Task item –
Only the lines from the first line of the records through the line containing "green nut: 9 -> 8" belong in the answer. Copy them exactly.

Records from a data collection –

------------------------------

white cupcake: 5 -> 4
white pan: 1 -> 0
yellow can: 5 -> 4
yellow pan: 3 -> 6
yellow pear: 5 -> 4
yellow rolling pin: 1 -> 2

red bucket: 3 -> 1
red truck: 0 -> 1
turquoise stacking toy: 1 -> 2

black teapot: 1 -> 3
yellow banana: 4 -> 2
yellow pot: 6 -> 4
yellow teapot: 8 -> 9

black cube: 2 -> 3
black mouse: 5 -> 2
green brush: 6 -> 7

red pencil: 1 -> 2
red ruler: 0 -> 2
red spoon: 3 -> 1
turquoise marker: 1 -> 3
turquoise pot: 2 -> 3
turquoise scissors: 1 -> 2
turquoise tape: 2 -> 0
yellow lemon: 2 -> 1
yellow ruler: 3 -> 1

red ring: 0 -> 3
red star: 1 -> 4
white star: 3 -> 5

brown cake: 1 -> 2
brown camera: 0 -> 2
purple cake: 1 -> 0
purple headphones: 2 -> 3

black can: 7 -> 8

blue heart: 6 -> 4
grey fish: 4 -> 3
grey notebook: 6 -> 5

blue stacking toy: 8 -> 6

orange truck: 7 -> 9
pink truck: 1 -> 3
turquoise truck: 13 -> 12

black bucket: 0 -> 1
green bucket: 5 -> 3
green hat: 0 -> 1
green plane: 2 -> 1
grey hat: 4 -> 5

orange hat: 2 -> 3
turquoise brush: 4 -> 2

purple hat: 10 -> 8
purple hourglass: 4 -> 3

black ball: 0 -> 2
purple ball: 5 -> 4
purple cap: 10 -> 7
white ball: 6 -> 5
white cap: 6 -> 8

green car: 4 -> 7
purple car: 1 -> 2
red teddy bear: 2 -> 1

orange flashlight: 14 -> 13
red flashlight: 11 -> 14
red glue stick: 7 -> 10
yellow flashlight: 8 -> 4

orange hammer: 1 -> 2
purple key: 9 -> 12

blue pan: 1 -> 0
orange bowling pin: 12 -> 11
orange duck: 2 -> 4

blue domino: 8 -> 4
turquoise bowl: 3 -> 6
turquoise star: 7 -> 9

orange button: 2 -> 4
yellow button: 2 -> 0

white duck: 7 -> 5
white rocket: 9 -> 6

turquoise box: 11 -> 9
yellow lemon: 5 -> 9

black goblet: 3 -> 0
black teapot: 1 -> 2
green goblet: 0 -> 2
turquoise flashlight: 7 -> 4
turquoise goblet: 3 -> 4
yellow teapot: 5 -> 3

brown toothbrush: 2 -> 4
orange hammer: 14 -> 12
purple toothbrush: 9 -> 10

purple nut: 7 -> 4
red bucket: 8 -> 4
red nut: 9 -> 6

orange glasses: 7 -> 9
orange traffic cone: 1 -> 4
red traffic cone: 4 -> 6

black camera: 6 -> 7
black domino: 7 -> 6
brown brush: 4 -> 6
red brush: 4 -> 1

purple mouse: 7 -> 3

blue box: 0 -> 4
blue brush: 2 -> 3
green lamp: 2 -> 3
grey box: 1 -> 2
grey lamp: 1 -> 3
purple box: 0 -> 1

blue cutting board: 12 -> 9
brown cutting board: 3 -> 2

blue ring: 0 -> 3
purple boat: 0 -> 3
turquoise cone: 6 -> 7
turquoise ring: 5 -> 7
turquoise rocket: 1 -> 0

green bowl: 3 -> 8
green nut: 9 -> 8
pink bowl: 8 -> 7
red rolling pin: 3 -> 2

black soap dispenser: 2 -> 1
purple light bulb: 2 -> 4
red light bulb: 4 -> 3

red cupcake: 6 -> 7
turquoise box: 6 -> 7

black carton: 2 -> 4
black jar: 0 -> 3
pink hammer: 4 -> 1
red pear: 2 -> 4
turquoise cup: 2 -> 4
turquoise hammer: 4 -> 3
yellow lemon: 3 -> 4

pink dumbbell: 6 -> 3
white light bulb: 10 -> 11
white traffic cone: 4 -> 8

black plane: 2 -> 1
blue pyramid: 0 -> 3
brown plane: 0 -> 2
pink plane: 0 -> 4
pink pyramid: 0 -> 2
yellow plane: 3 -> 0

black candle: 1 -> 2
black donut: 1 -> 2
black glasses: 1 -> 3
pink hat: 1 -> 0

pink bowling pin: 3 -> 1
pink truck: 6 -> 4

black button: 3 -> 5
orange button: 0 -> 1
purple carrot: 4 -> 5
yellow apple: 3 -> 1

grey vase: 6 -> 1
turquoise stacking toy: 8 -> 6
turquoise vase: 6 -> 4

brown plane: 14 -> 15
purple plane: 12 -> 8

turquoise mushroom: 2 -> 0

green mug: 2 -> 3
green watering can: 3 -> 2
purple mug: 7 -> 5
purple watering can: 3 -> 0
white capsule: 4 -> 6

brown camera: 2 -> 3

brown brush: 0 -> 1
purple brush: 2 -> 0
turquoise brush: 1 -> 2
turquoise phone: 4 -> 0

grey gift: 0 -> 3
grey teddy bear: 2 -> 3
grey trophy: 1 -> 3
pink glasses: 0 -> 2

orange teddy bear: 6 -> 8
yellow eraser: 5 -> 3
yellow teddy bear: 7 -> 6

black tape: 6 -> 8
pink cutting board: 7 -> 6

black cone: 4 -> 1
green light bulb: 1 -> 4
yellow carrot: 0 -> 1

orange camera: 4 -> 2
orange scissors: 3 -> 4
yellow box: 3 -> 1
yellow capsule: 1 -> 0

------------------------------

Solution to this exercise –
white cupcake: 5 -> 4
white pan: 1 -> 0
yellow can: 5 -> 4
yellow pan: 3 -> 6
yellow pear: 5 -> 4
yellow rolling pin: 1 -> 2

red bucket: 3 -> 1
red truck: 0 -> 1
turquoise stacking toy: 1 -> 2

black teapot: 1 -> 3
yellow banana: 4 -> 2
yellow pot: 6 -> 4
yellow teapot: 8 -> 9

black cube: 2 -> 3
black mouse: 5 -> 2
green brush: 6 -> 7

red pencil: 1 -> 2
red ruler: 0 -> 2
red spoon: 3 -> 1
turquoise marker: 1 -> 3
turquoise pot: 2 -> 3
turquoise scissors: 1 -> 2
turquoise tape: 2 -> 0
yellow lemon: 2 -> 1
yellow ruler: 3 -> 1

red ring: 0 -> 3
red star: 1 -> 4
white star: 3 -> 5

brown cake: 1 -> 2
brown camera: 0 -> 2
purple cake: 1 -> 0
purple headphones: 2 -> 3

black can: 7 -> 8

blue heart: 6 -> 4
grey fish: 4 -> 3
grey notebook: 6 -> 5

blue stacking toy: 8 -> 6

orange truck: 7 -> 9
pink truck: 1 -> 3
turquoise truck: 13 -> 12

black bucket: 0 -> 1
green bucket: 5 -> 3
green hat: 0 -> 1
green plane: 2 -> 1
grey hat: 4 -> 5

orange hat: 2 -> 3
turquoise brush: 4 -> 2

purple hat: 10 -> 8
purple hourglass: 4 -> 3

black ball: 0 -> 2
purple ball: 5 -> 4
purple cap: 10 -> 7
white ball: 6 -> 5
white cap: 6 -> 8

green car: 4 -> 7
purple car: 1 -> 2
red teddy bear: 2 -> 1

orange flashlight: 14 -> 13
red flashlight: 11 -> 14
red glue stick: 7 -> 10
yellow flashlight: 8 -> 4

orange hammer: 1 -> 2
purple key: 9 -> 12

blue pan: 1 -> 0
orange bowling pin: 12 -> 11
orange duck: 2 -> 4

blue domino: 8 -> 4
turquoise bowl: 3 -> 6
turquoise star: 7 -> 9

orange button: 2 -> 4
yellow button: 2 -> 0

white duck: 7 -> 5
white rocket: 9 -> 6

turquoise box: 11 -> 9
yellow lemon: 5 -> 9

black goblet: 3 -> 0
black teapot: 1 -> 2
green goblet: 0 -> 2
turquoise flashlight: 7 -> 4
turquoise goblet: 3 -> 4
yellow teapot: 5 -> 3

brown toothbrush: 2 -> 4
orange hammer: 14 -> 12
purple toothbrush: 9 -> 10

purple nut: 7 -> 4
red bucket: 8 -> 4
red nut: 9 -> 6

orange glasses: 7 -> 9
orange traffic cone: 1 -> 4
red traffic cone: 4 -> 6

black camera: 6 -> 7
black domino: 7 -> 6
brown brush: 4 -> 6
red brush: 4 -> 1

purple mouse: 7 -> 3

blue box: 0 -> 4
blue brush: 2 -> 3
green lamp: 2 -> 3
grey box: 1 -> 2
grey lamp: 1 -> 3
purple box: 0 -> 1

blue cutting board: 12 -> 9
brown cutting board: 3 -> 2

blue ring: 0 -> 3
purple boat: 0 -> 3
turquoise cone: 6 -> 7
turquoise ring: 5 -> 7
turquoise rocket: 1 -> 0

green bowl: 3 -> 8
green nut: 9 -> 8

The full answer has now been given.